Scene edit records:
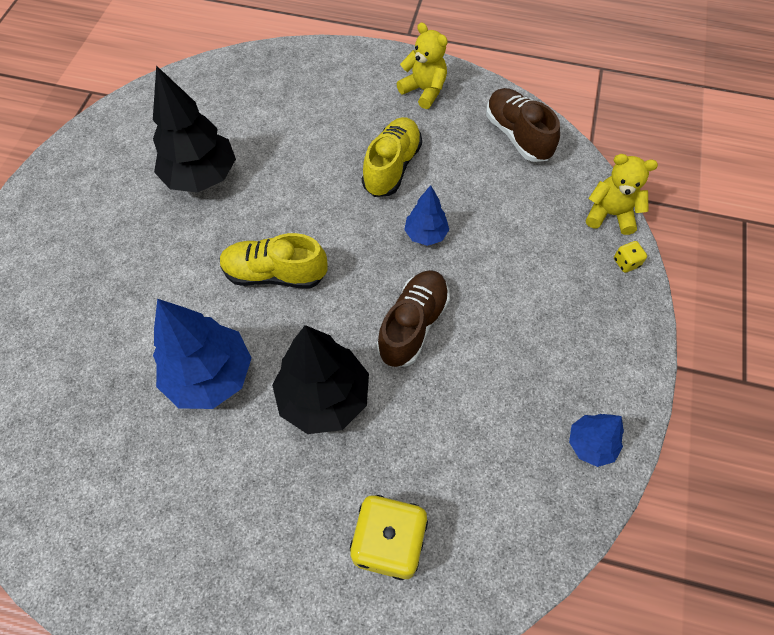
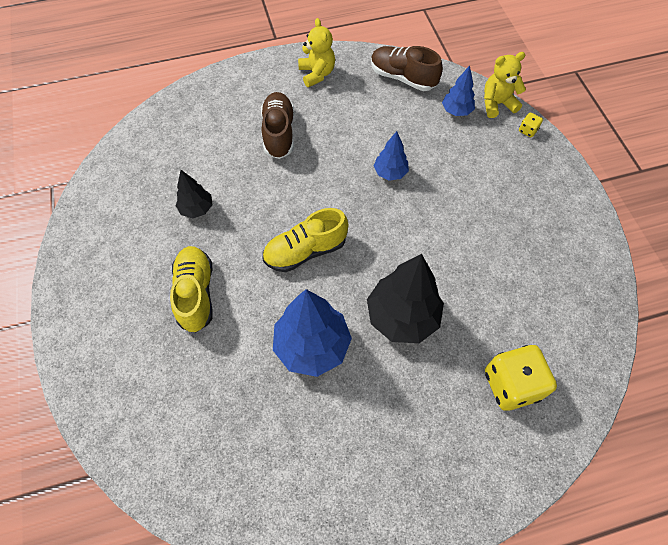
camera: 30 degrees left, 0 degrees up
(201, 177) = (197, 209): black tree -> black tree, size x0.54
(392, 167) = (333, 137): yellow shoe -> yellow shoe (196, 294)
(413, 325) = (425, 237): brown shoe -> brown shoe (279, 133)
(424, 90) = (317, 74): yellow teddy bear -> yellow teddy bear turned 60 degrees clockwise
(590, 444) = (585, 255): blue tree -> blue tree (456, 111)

GOAL OF THE EXERCISE »
Pictures aside, retype all of the entries word for word.

YOUR RESPONSE »
camera: 30 degrees left, 0 degrees up
(201, 177) = (197, 209): black tree -> black tree, size x0.54
(392, 167) = (333, 137): yellow shoe -> yellow shoe (196, 294)
(413, 325) = (425, 237): brown shoe -> brown shoe (279, 133)
(424, 90) = (317, 74): yellow teddy bear -> yellow teddy bear turned 60 degrees clockwise
(590, 444) = (585, 255): blue tree -> blue tree (456, 111)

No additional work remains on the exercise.